▸ Work instruction
Extract from the entries below, exactly as given, only the lines from the line containing "IC7: XNOR CD4077" to the line containing "J2 pin 2: JACK -> 0V", both lines included.
Working data START
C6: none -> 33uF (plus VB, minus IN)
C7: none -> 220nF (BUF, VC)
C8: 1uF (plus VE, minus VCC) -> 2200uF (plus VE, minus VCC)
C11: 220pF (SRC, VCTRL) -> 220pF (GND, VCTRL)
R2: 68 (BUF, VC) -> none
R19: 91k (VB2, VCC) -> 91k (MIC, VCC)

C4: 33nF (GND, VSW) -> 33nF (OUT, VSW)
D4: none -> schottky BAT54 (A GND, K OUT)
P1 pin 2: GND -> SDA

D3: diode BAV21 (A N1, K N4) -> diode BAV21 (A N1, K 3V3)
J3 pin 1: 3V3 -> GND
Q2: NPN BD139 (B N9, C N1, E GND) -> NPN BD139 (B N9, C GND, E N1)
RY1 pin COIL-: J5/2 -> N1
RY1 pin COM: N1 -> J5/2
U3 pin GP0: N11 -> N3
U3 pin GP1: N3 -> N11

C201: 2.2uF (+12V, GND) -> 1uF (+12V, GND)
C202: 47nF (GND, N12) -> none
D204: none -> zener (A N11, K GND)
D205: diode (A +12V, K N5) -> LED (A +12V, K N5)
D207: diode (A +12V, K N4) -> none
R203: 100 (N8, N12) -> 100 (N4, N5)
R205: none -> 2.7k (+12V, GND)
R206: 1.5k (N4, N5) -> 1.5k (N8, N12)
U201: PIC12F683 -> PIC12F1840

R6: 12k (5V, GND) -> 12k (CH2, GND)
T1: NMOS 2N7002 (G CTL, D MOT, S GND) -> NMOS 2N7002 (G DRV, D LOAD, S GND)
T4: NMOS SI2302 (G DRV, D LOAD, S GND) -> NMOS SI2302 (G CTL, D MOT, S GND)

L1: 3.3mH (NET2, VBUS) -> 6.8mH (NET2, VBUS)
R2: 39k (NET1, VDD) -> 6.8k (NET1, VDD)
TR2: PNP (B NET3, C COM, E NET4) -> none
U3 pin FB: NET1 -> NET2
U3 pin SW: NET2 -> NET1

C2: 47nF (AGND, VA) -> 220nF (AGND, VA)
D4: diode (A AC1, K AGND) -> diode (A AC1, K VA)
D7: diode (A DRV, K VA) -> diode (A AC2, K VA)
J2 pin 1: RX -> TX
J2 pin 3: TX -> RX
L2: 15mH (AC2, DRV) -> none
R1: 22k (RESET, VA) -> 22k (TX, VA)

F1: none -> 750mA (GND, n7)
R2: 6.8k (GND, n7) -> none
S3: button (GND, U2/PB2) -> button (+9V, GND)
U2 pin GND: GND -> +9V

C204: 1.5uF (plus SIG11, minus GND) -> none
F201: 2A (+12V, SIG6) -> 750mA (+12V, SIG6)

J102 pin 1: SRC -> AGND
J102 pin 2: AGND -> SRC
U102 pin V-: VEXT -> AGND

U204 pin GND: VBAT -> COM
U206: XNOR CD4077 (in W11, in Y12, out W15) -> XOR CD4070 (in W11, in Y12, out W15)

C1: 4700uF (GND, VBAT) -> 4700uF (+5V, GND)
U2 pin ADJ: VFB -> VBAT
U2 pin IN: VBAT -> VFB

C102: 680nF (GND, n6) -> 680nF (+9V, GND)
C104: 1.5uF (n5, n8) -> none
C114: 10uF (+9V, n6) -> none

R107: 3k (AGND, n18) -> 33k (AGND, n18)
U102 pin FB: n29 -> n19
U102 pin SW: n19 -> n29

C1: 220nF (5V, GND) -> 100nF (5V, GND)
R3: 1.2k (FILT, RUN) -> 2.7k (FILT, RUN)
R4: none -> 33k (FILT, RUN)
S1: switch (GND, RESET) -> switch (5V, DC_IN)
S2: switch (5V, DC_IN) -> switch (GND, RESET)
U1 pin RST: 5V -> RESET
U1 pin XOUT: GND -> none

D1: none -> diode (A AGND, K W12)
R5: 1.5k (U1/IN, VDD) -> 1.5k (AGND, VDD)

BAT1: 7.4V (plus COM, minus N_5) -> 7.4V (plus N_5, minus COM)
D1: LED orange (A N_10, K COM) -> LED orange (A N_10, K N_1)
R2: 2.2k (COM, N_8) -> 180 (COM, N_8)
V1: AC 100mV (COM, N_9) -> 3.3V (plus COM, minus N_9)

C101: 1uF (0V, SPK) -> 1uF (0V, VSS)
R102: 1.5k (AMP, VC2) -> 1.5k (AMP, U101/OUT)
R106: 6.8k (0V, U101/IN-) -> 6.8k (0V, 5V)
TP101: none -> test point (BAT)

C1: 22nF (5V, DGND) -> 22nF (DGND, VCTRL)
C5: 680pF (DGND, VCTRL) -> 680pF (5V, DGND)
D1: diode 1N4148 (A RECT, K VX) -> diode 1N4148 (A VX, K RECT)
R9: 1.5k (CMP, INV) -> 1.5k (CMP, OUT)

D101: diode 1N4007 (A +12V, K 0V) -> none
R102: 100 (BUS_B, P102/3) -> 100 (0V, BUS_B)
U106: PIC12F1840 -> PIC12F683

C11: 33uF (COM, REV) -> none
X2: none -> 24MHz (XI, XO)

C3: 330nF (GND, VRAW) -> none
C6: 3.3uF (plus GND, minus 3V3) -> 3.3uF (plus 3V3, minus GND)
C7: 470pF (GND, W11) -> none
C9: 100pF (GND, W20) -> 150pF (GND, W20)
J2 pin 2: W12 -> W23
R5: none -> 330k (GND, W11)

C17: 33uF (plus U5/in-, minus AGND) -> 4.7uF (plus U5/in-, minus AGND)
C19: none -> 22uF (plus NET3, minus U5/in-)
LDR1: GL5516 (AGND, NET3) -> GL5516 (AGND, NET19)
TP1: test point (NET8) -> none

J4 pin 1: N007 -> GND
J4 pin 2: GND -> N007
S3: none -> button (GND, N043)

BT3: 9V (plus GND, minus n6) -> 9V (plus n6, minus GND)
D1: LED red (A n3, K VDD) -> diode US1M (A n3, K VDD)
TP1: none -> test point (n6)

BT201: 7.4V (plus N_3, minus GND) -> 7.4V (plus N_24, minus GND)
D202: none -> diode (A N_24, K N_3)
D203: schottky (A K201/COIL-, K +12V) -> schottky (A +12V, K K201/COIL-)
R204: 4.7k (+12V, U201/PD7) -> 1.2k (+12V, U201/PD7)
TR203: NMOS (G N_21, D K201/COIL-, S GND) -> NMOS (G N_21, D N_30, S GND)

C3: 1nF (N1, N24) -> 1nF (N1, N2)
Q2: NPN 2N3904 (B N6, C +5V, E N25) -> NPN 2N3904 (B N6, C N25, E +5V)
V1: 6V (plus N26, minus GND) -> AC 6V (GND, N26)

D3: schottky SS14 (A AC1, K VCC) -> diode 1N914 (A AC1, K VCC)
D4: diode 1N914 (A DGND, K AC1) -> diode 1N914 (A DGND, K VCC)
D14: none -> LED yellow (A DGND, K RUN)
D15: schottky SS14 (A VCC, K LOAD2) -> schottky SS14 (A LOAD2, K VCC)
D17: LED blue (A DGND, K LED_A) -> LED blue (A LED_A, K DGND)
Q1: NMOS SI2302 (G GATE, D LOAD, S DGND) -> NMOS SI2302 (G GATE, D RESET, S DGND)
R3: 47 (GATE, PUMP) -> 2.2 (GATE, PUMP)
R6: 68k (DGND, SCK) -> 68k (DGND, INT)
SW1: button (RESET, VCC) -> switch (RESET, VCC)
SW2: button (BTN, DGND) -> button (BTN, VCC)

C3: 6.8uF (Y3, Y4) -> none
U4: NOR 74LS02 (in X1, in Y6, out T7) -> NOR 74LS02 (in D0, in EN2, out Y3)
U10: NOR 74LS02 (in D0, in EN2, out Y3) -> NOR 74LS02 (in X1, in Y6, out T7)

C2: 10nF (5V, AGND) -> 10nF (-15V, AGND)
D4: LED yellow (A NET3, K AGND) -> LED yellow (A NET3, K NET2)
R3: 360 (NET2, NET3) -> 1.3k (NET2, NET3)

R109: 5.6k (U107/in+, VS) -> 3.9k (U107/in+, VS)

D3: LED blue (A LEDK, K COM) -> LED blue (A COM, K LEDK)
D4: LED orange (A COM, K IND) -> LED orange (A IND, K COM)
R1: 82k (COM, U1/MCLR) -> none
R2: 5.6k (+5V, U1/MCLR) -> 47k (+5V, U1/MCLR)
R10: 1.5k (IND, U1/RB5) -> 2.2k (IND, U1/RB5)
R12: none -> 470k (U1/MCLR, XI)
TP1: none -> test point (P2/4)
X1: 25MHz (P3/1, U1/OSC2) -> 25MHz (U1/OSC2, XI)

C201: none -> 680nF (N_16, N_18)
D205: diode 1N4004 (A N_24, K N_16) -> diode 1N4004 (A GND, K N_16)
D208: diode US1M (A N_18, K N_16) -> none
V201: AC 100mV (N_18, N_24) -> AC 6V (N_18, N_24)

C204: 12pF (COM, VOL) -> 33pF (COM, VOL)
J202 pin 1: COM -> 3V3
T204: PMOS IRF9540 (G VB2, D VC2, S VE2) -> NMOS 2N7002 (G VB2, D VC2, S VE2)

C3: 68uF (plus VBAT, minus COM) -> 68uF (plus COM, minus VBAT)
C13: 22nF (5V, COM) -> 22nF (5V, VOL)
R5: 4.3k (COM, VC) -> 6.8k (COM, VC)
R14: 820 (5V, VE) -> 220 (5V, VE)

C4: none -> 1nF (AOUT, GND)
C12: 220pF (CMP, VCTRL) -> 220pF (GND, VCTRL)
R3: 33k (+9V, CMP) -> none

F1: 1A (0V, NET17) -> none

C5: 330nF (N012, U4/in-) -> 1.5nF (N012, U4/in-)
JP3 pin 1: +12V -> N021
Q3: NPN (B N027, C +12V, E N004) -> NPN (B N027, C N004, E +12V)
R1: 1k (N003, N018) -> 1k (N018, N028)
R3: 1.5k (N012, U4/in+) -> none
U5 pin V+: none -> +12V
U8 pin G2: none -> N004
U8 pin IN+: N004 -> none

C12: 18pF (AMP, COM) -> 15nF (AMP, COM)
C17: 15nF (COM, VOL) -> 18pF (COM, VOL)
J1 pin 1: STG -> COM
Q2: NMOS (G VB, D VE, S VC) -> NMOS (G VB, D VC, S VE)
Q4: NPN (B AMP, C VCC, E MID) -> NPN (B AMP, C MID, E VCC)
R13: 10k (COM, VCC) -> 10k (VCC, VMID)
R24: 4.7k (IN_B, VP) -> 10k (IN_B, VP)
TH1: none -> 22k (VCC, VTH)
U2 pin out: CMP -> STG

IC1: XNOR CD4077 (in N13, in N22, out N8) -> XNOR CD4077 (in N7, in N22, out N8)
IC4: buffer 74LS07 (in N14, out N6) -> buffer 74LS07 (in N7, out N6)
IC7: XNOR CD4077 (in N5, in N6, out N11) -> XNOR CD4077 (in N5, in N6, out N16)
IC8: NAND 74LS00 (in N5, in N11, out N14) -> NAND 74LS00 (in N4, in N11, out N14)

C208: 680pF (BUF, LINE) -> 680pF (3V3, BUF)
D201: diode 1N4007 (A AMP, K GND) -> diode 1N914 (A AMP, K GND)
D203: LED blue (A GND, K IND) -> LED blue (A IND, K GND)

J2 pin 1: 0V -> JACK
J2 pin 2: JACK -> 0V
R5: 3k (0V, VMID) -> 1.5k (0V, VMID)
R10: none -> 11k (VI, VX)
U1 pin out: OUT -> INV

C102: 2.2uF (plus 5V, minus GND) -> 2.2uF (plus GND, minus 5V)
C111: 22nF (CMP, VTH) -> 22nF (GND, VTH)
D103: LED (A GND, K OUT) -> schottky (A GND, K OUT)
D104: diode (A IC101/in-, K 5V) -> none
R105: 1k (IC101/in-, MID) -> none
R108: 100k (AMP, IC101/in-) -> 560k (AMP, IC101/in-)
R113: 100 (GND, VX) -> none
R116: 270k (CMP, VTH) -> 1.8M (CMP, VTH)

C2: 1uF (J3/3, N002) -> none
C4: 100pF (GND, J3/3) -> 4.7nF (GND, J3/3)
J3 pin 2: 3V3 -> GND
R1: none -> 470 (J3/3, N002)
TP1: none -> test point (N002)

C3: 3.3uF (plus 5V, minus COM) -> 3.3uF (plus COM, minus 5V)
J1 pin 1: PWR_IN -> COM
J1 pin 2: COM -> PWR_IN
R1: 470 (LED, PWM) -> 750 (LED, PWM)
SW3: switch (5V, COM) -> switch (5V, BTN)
Working data END
▸ Solution
IC7: XNOR CD4077 (in N5, in N6, out N11) -> XNOR CD4077 (in N5, in N6, out N16)
IC8: NAND 74LS00 (in N5, in N11, out N14) -> NAND 74LS00 (in N4, in N11, out N14)

C208: 680pF (BUF, LINE) -> 680pF (3V3, BUF)
D201: diode 1N4007 (A AMP, K GND) -> diode 1N914 (A AMP, K GND)
D203: LED blue (A GND, K IND) -> LED blue (A IND, K GND)

J2 pin 1: 0V -> JACK
J2 pin 2: JACK -> 0V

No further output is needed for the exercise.